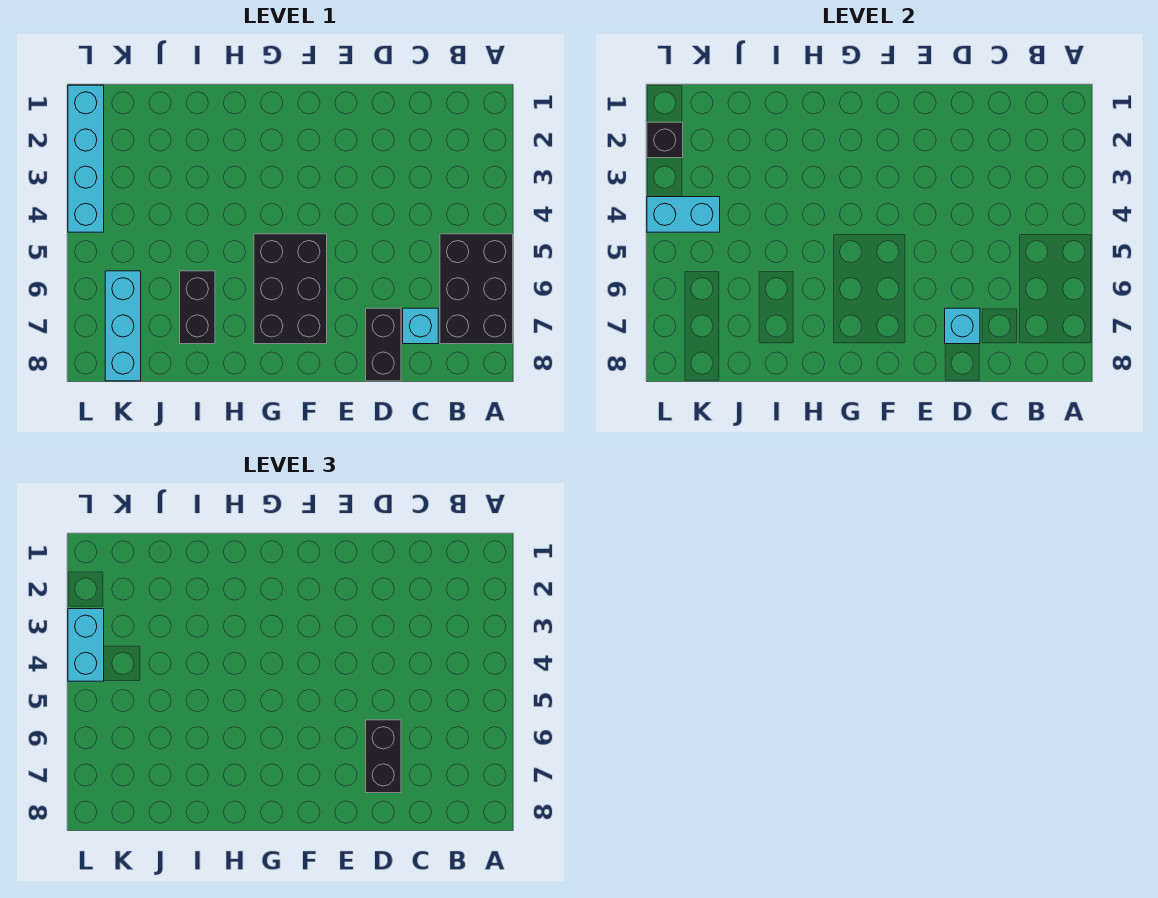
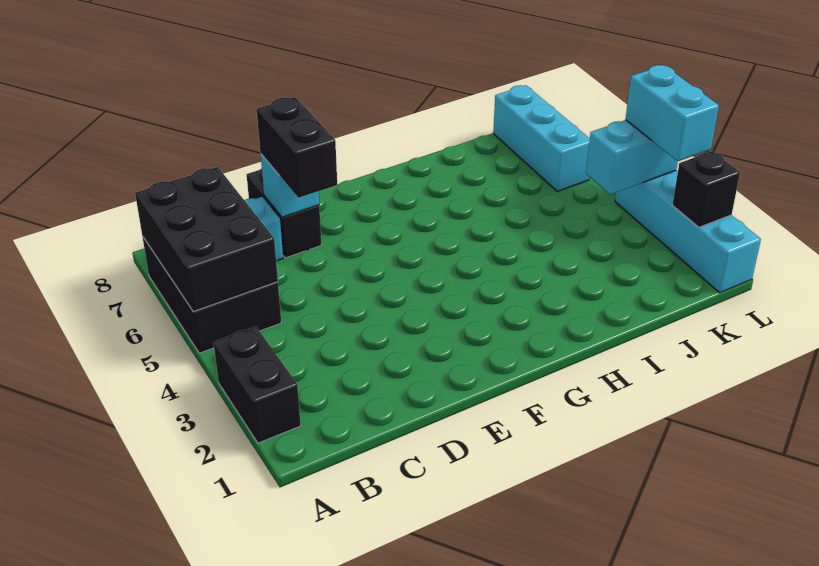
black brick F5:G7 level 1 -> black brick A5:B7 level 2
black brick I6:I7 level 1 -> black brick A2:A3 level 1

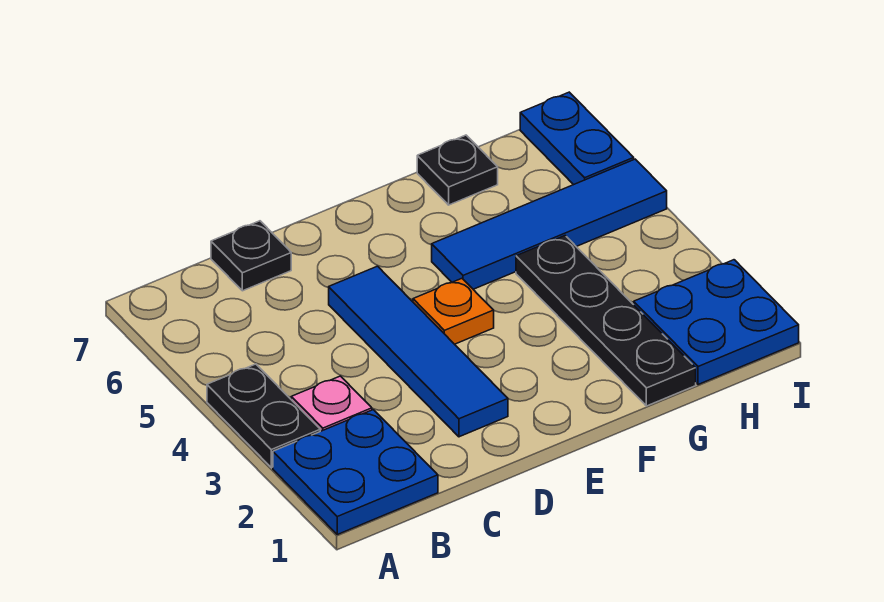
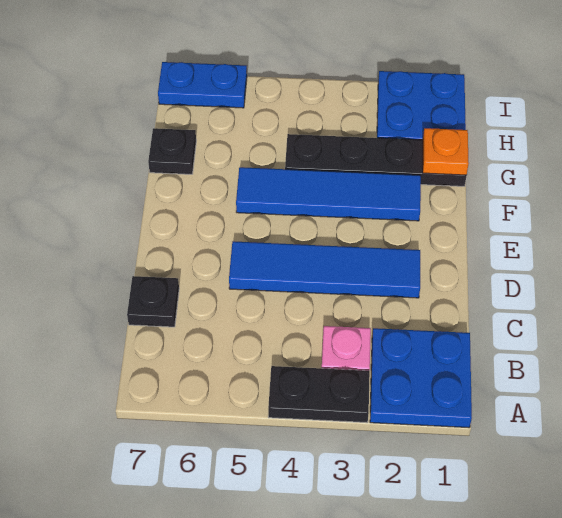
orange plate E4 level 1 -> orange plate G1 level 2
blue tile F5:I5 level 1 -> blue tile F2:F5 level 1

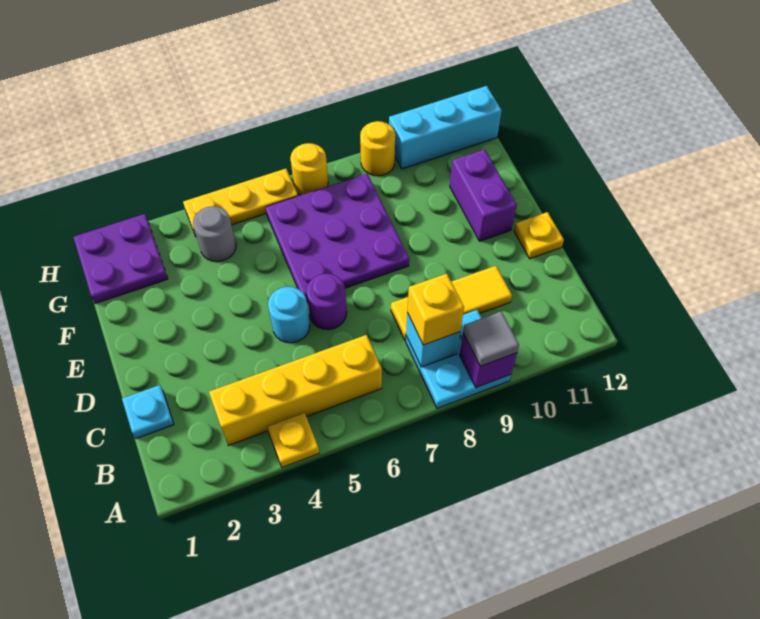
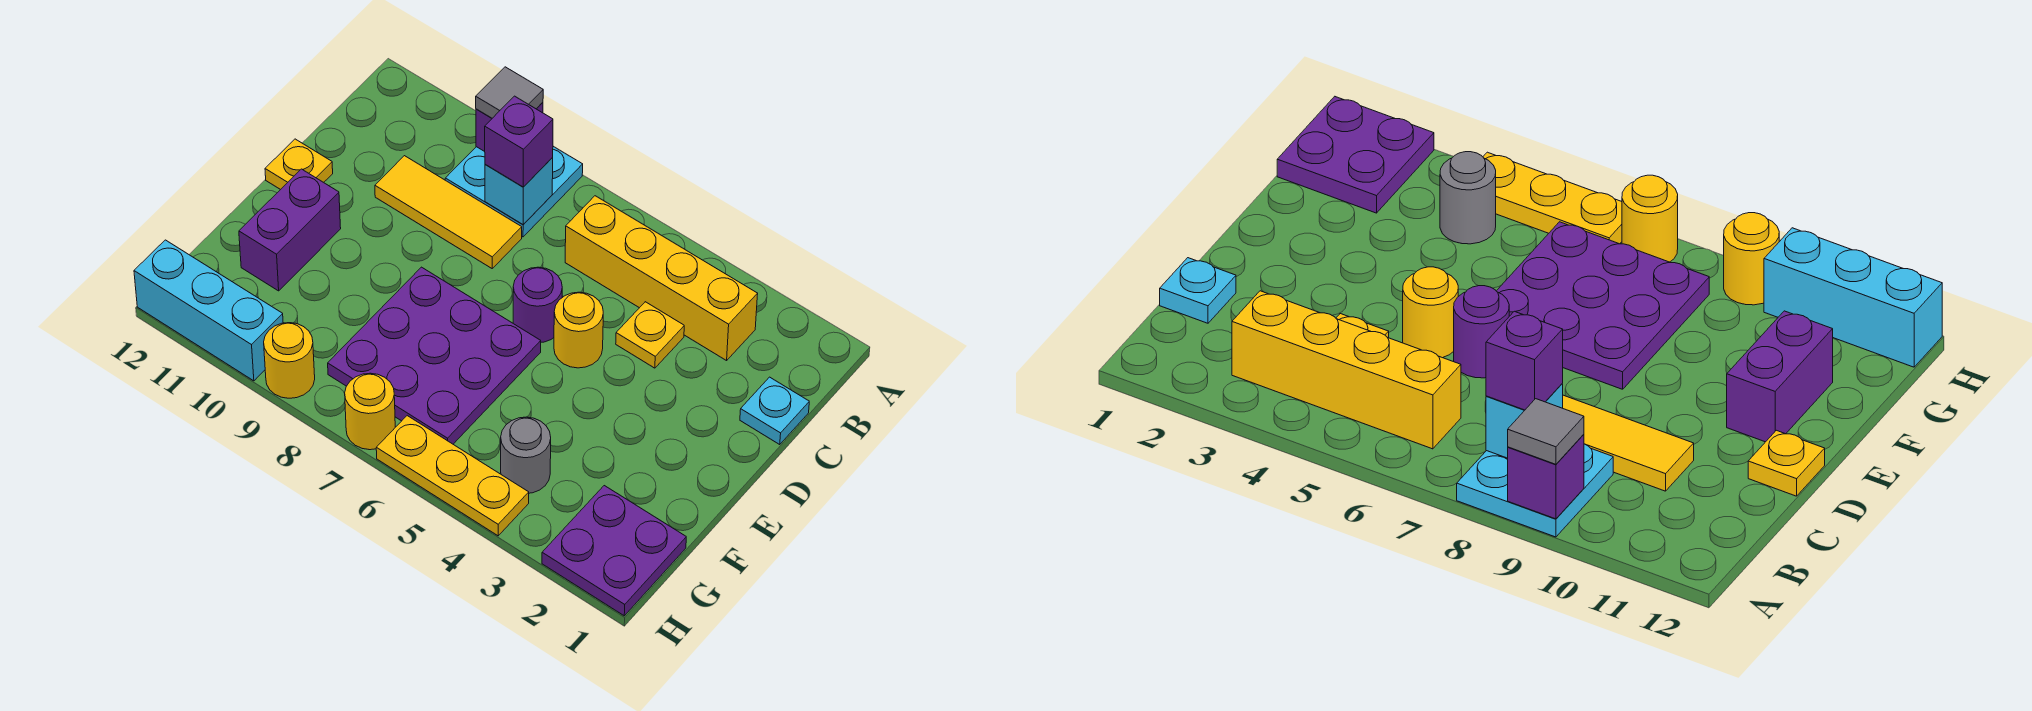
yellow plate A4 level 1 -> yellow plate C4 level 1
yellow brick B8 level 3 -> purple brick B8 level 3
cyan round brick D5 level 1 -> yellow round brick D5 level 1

▶ [Work to be completed] The whole listing should be reproduced exactly. Images don't go in.

▶ [Written solution]
black brick F5:G7 level 1 -> black brick A5:B7 level 2
black brick I6:I7 level 1 -> black brick A2:A3 level 1

orange plate E4 level 1 -> orange plate G1 level 2
blue tile F5:I5 level 1 -> blue tile F2:F5 level 1

yellow plate A4 level 1 -> yellow plate C4 level 1
yellow brick B8 level 3 -> purple brick B8 level 3
cyan round brick D5 level 1 -> yellow round brick D5 level 1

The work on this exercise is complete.